DATA.

=== Section Start ===

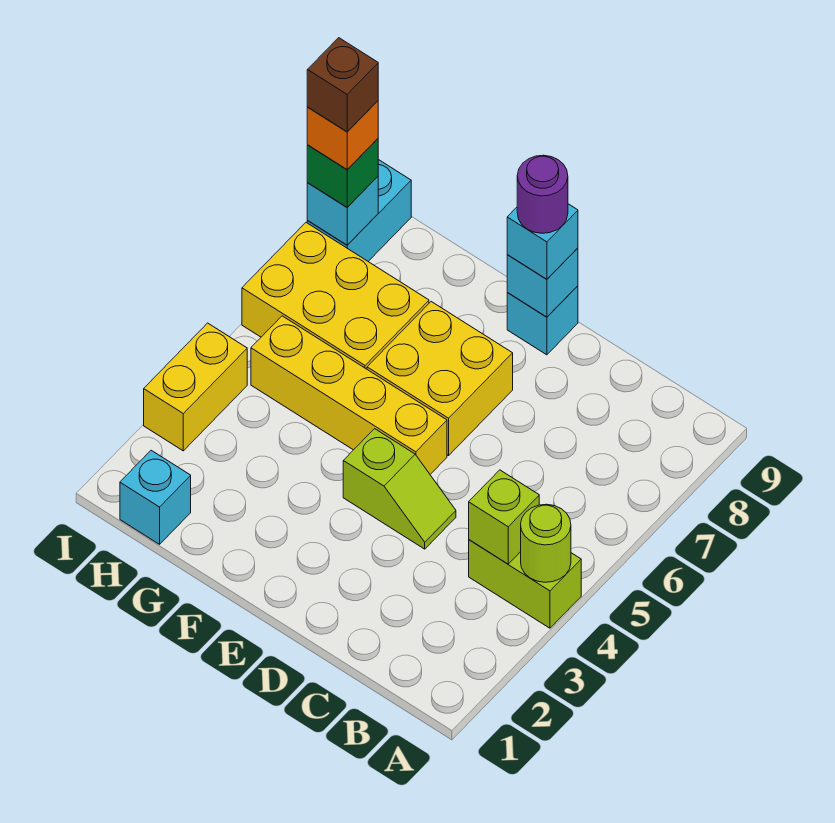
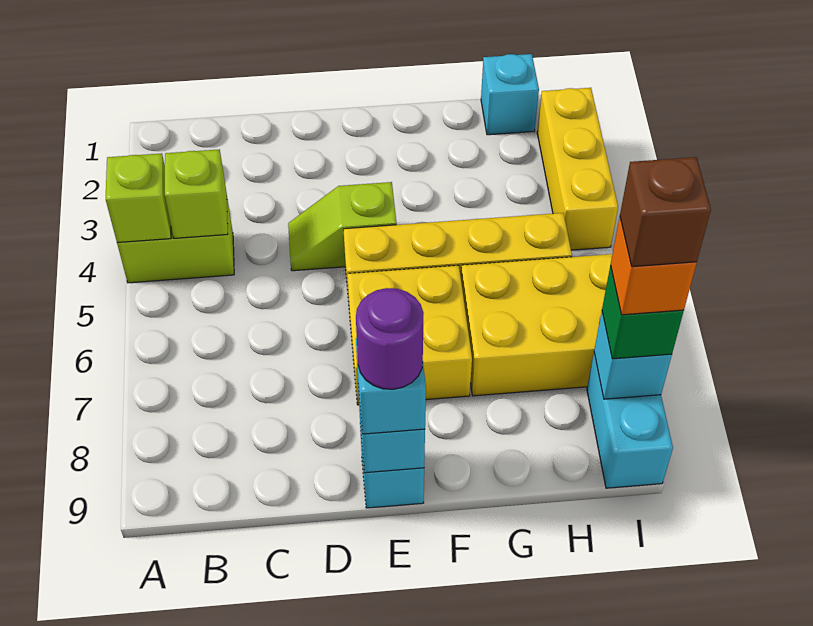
lime round brick A4 level 2 -> lime brick A4 level 2
yellow brick I3:I4 level 1 -> yellow brick I2:I4 level 1

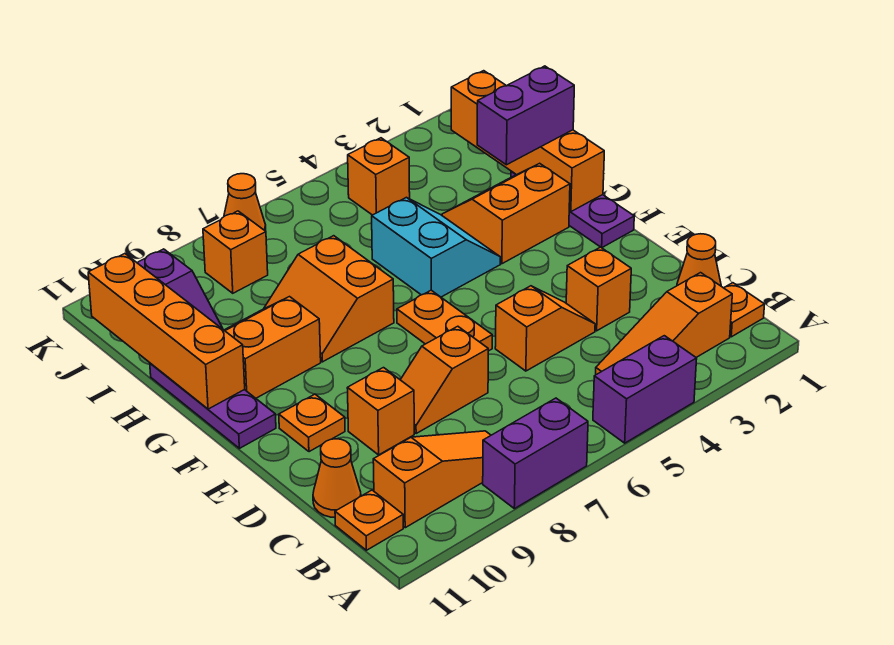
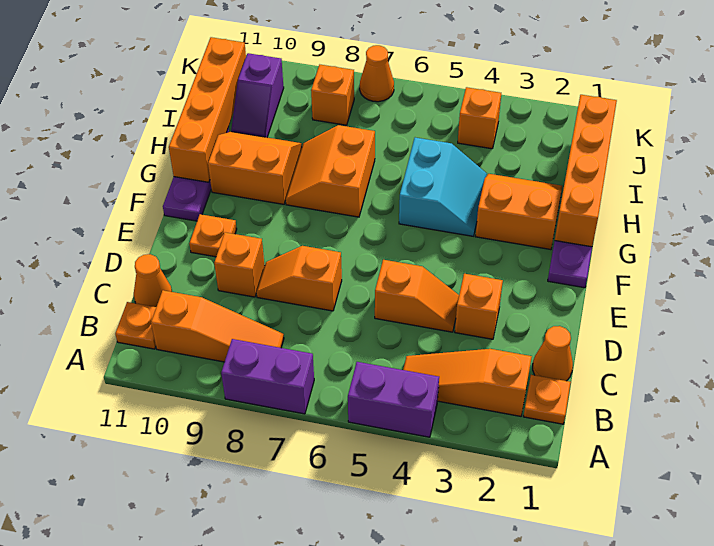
orange plate E6:F6 level 1 -> none
purple brick H1:H2 level 3 -> none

=== Section End ===

WORK ITEM.
Output the data above verbatim, pictures excluded.

PROBLEM SOLUTION.
lime round brick A4 level 2 -> lime brick A4 level 2
yellow brick I3:I4 level 1 -> yellow brick I2:I4 level 1

orange plate E6:F6 level 1 -> none
purple brick H1:H2 level 3 -> none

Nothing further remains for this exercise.